**PROBLEM**. Retype the listing exactly, minus its pictures.

**LISTED ENTRIES**.
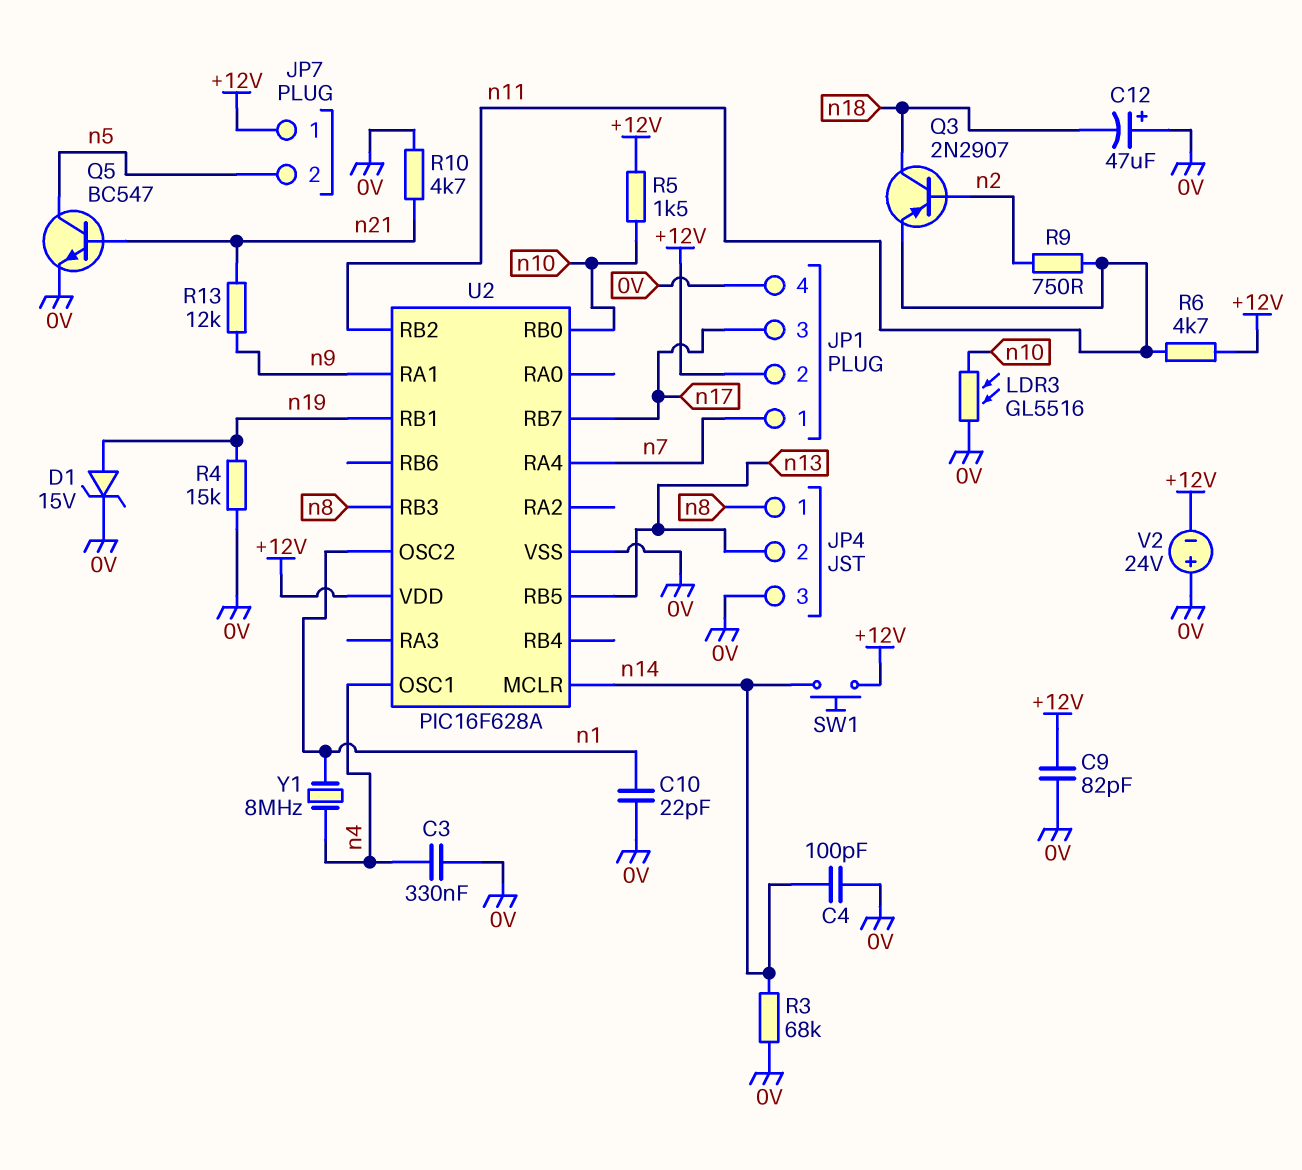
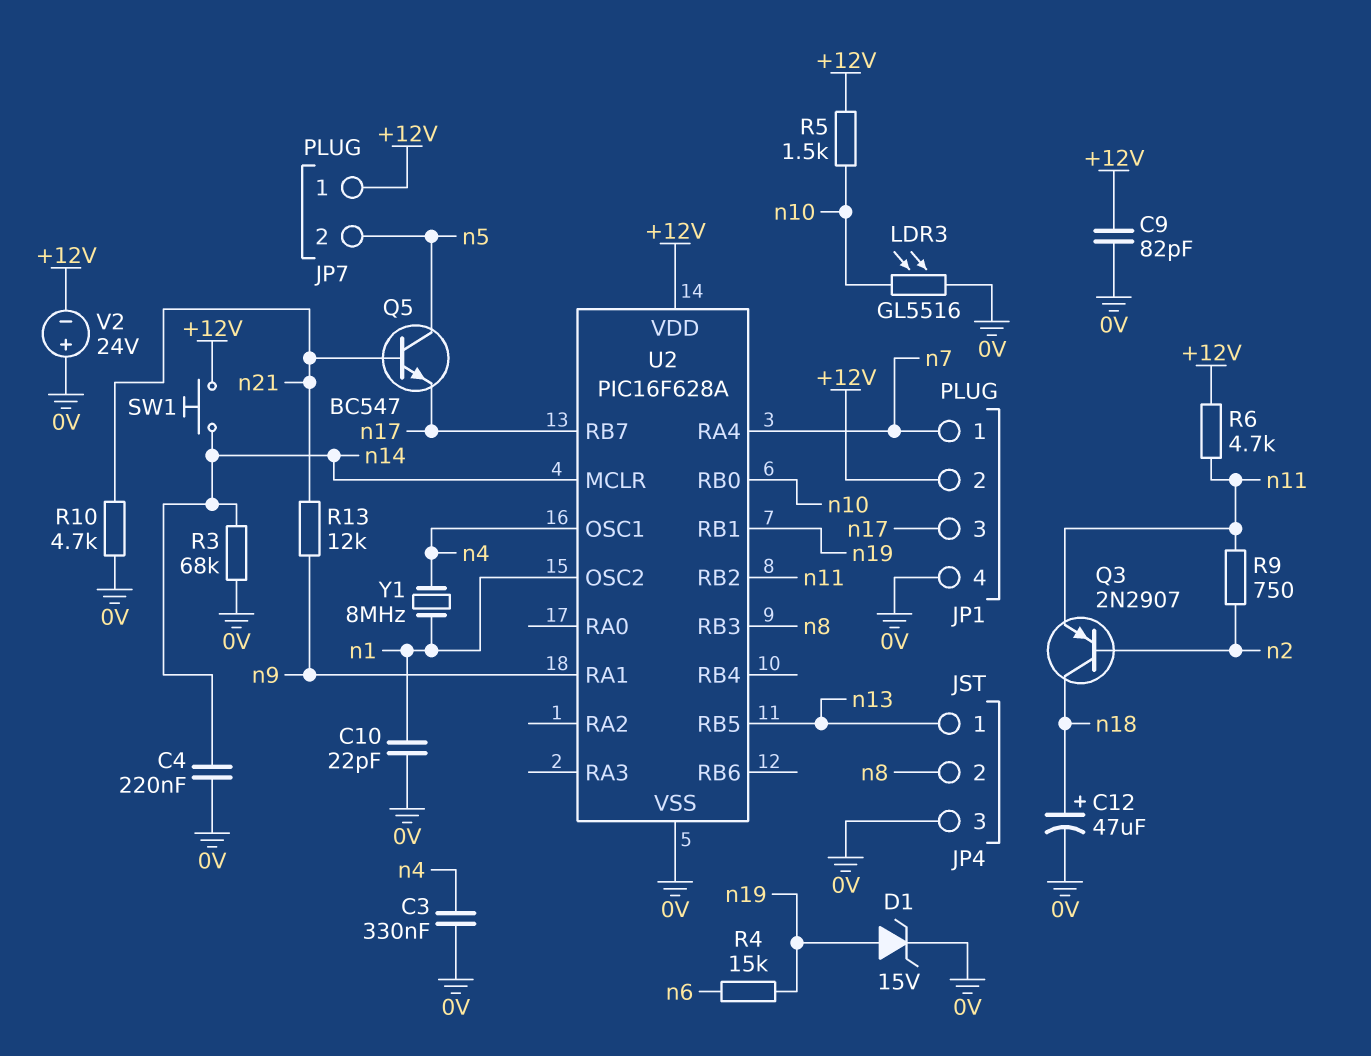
C4: 100pF (0V, n14) -> 220nF (0V, n14)
C12: 47uF (plus 0V, minus n18) -> 47uF (plus n18, minus 0V)
JP4 pin 1: n8 -> n13
JP4 pin 2: n13 -> n8
Q5: NPN BC547 (B n21, C n5, E 0V) -> NPN BC547 (B n21, C n5, E n17)
R4: 15k (0V, n19) -> 15k (n6, n19)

**OUTPUT**.
C4: 100pF (0V, n14) -> 220nF (0V, n14)
C12: 47uF (plus 0V, minus n18) -> 47uF (plus n18, minus 0V)
JP4 pin 1: n8 -> n13
JP4 pin 2: n13 -> n8
Q5: NPN BC547 (B n21, C n5, E 0V) -> NPN BC547 (B n21, C n5, E n17)
R4: 15k (0V, n19) -> 15k (n6, n19)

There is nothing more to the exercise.